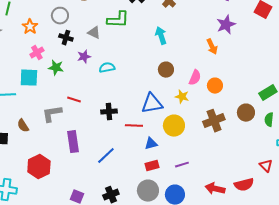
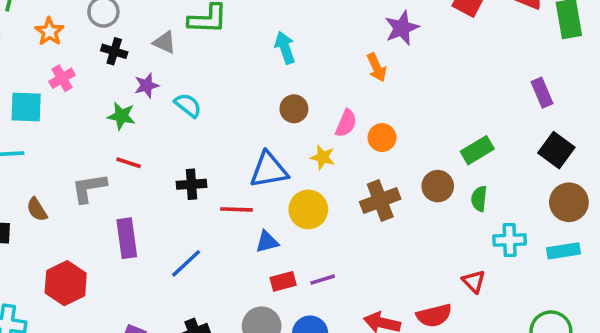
green star: (56, 68) -> (121, 116), moved
cyan semicircle: (107, 68) -> (188, 105), turned 49
cyan square: (29, 78) -> (26, 107), moved
red rectangle: (152, 166) -> (283, 281), moved

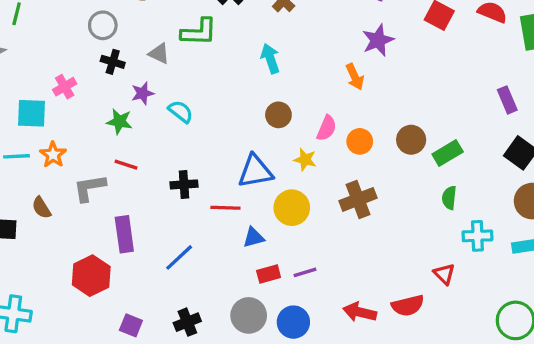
orange star: (49, 32) -> (53, 155), moved
brown circle: (438, 186) -> (411, 140), moved
red hexagon: (66, 283) -> (91, 276), moved

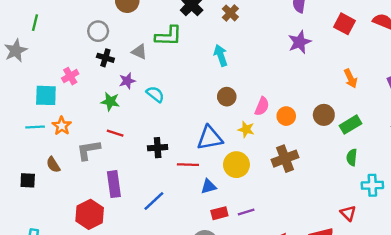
orange arrow: (355, 77) -> (351, 78), moved

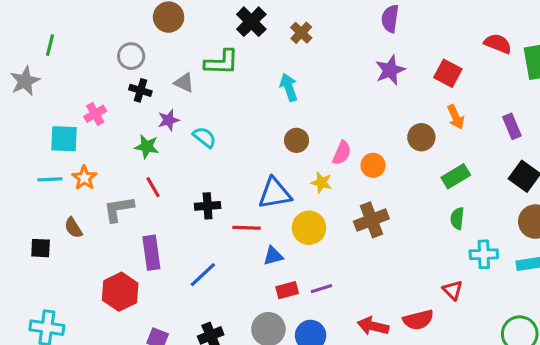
red square: (344, 24) -> (448, 73), moved
brown circle: (324, 115) -> (421, 137), moved
red line: (115, 133) -> (153, 187), turned 42

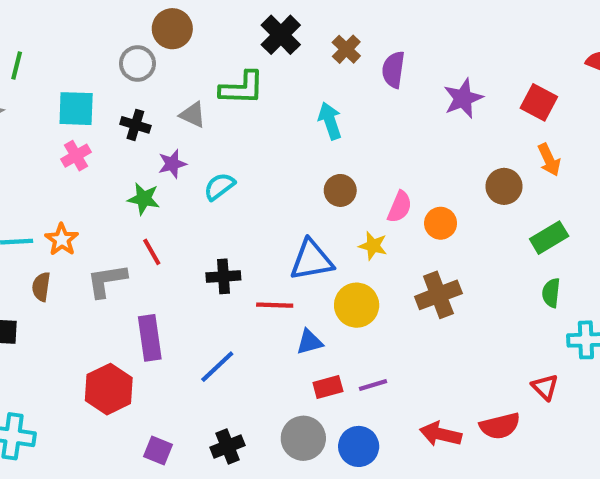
purple semicircle: (390, 19) -> (393, 70), moved
gray circle: (131, 56) -> (137, 63), moved
cyan semicircle: (204, 137) -> (219, 186), turned -75
cyan square: (64, 139) -> (76, 109), moved
brown semicircle: (73, 228) -> (41, 287), moved, turned 40

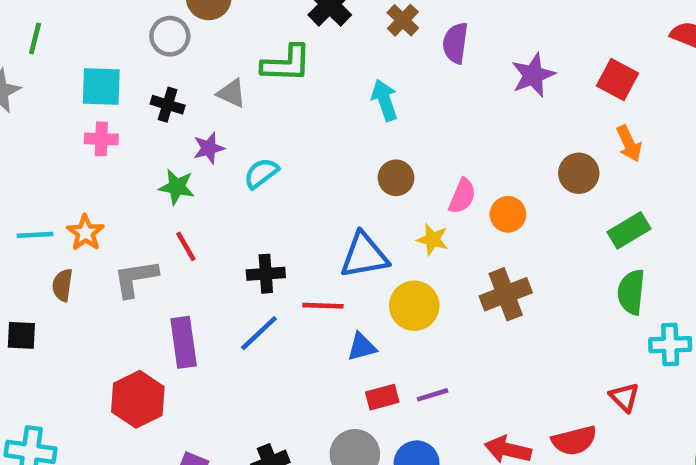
pink cross: (76, 156) -> (101, 139), turned 32
green semicircle: (551, 293) -> (631, 292), size x1.4
blue line: (217, 367) -> (259, 333), moved

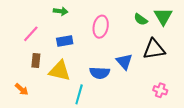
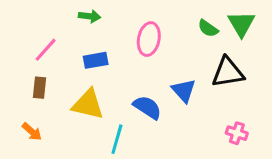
brown rectangle: (36, 61) -> (39, 88), moved
blue semicircle: (100, 73) -> (147, 107), turned -150

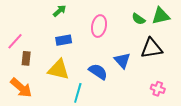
green arrow: (90, 16) -> (60, 11), turned -48
green triangle: (241, 24) -> (161, 16), turned 48
pink line: (46, 50) -> (15, 41), moved
orange arrow: (32, 132) -> (21, 88), size x1.6

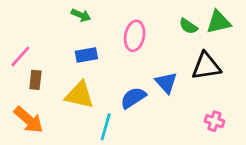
green arrow: (60, 11) -> (81, 15), turned 64
blue semicircle: (98, 72) -> (133, 98), turned -66

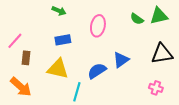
black triangle: (206, 66) -> (162, 54), moved
blue triangle: (166, 83) -> (121, 60), turned 36

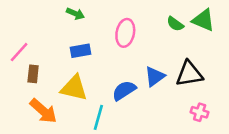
green triangle: (159, 16) -> (203, 20), turned 36
black triangle: (162, 54) -> (189, 74), moved
orange arrow: (21, 87) -> (43, 111), moved

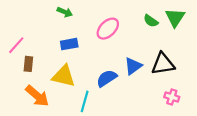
green triangle: (203, 20) -> (175, 18), turned 40
pink ellipse: (125, 33) -> (108, 29), turned 35

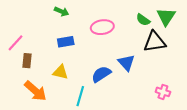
pink ellipse: (108, 29) -> (102, 27), turned 35
black triangle: (163, 64) -> (155, 42), moved
blue triangle: (133, 66) -> (126, 63), turned -36
yellow triangle: (64, 76) -> (60, 72), size x0.7

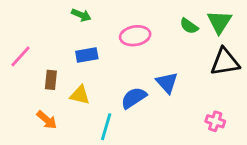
black triangle: (155, 42) -> (225, 62), moved
brown rectangle: (27, 61) -> (51, 80), moved
orange arrow: (35, 91) -> (47, 120), size x0.7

▸ **Directive**
Out of the records above, please copy exactly the lines from the line with "cyan semicircle: (107, 68)" up to and including the line with "orange arrow: (355, 77) -> (351, 78), moved", minus the pictures.

▸ **Response**
cyan semicircle: (107, 68) -> (188, 105), turned 49
cyan square: (29, 78) -> (26, 107), moved
red rectangle: (152, 166) -> (283, 281), moved

orange star: (49, 32) -> (53, 155), moved
brown circle: (438, 186) -> (411, 140), moved
red hexagon: (66, 283) -> (91, 276), moved

orange arrow: (355, 77) -> (351, 78), moved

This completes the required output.